Entries taken from a collection:
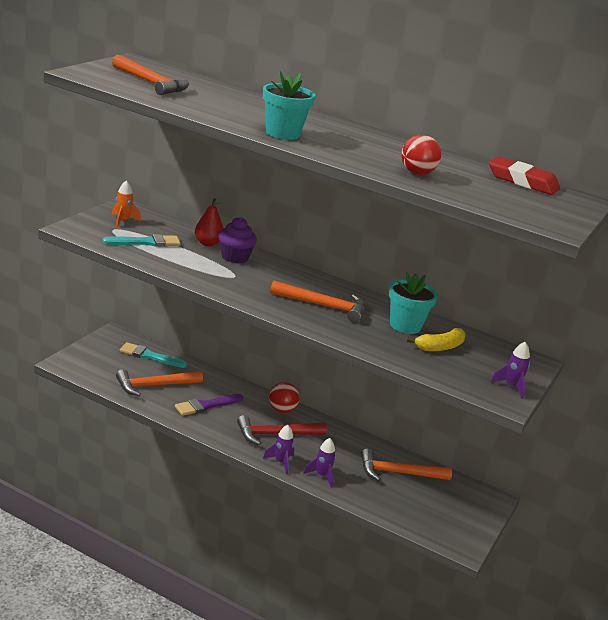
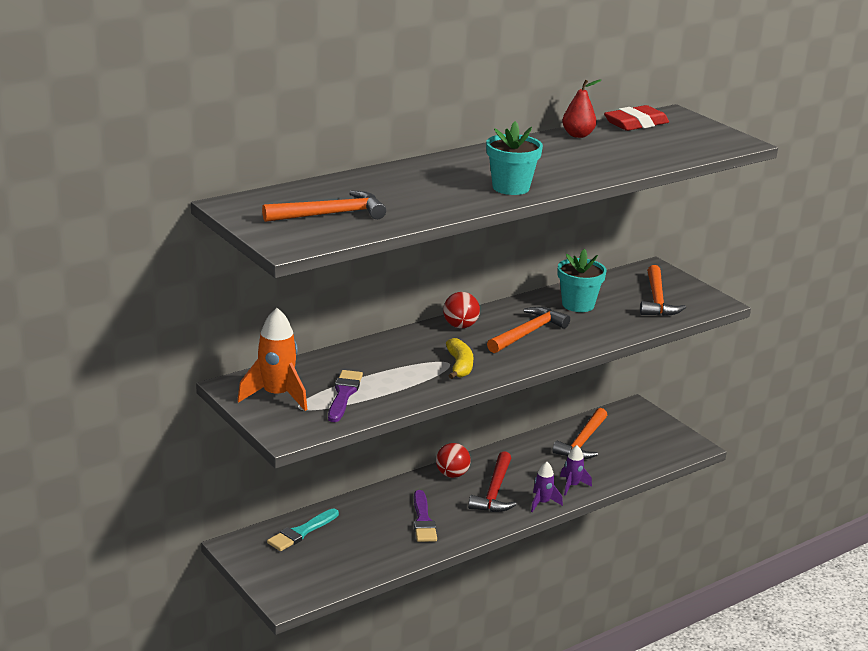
camera: 60 degrees left, 0 degrees up
(123, 221) = (276, 396): orange rocket -> orange rocket, size x1.75
(146, 242) = (344, 394): turquoise brush -> purple brush
(154, 385) = (367, 545): orange hammer -> orange hammer (657, 300)
(208, 243) = (361, 358): red pear -> red pear (578, 135)
(234, 257) = (402, 351): purple cupcake -> none
(417, 173) = (620, 159): red ball -> red ball (460, 326)
(440, 347) = (621, 301): yellow banana -> yellow banana (459, 365)
(511, 387) = (695, 292): purple rocket -> none

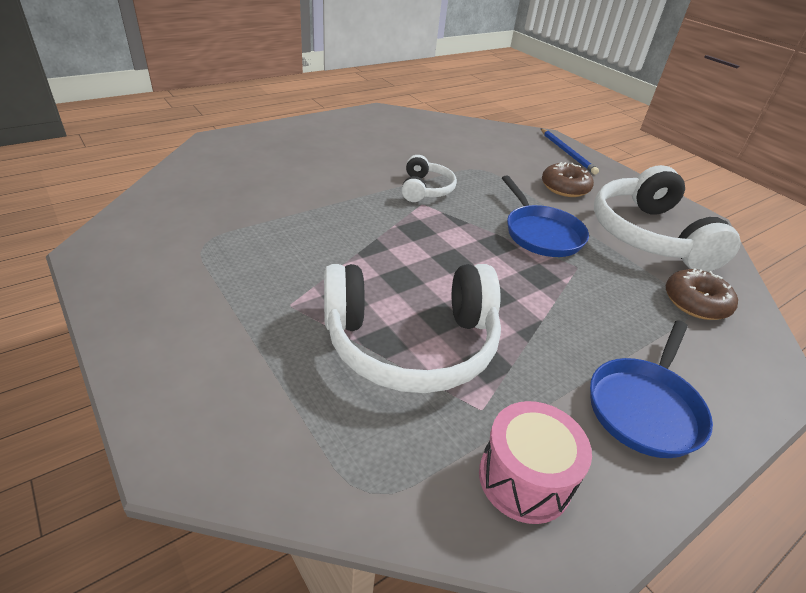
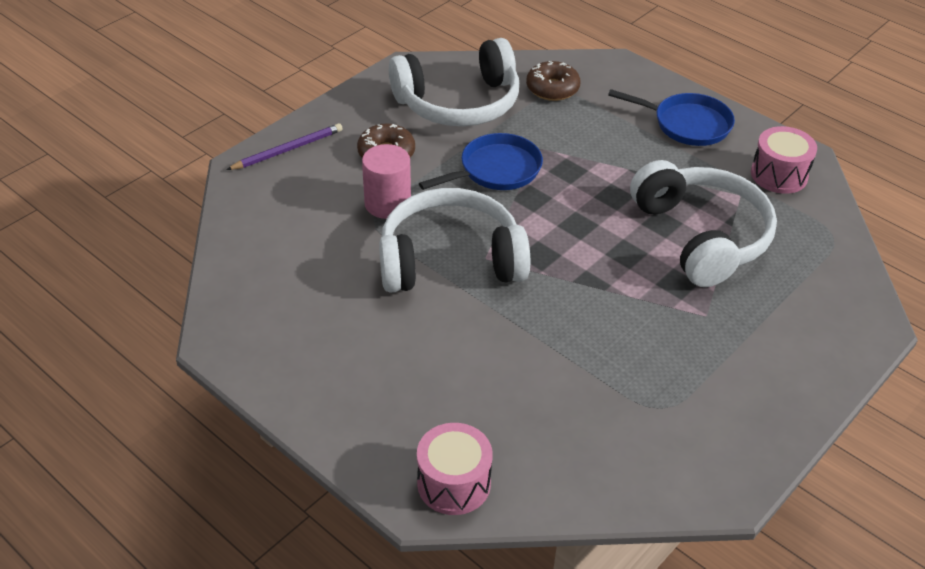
camera: 100 degrees left, 5 degrees up
(218, 151) = (454, 483): none -> pink drum
(425, 189) = (450, 259): white headphones -> white headphones, size x1.97
(499, 177) = (387, 204): none -> pink cylinder
(567, 153) = (288, 150): blue pencil -> purple pencil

= Instructions to follow =
What is needed is every entry written out word for word, with no pictures.

= Solved exercise =
camera: 60 degrees left, 0 degrees up
(123, 221) = (276, 396): orange rocket -> orange rocket, size x1.75
(146, 242) = (344, 394): turquoise brush -> purple brush
(154, 385) = (367, 545): orange hammer -> orange hammer (657, 300)
(208, 243) = (361, 358): red pear -> red pear (578, 135)
(234, 257) = (402, 351): purple cupcake -> none
(417, 173) = (620, 159): red ball -> red ball (460, 326)
(440, 347) = (621, 301): yellow banana -> yellow banana (459, 365)
(511, 387) = (695, 292): purple rocket -> none

camera: 100 degrees left, 5 degrees up
(218, 151) = (454, 483): none -> pink drum
(425, 189) = (450, 259): white headphones -> white headphones, size x1.97
(499, 177) = (387, 204): none -> pink cylinder
(567, 153) = (288, 150): blue pencil -> purple pencil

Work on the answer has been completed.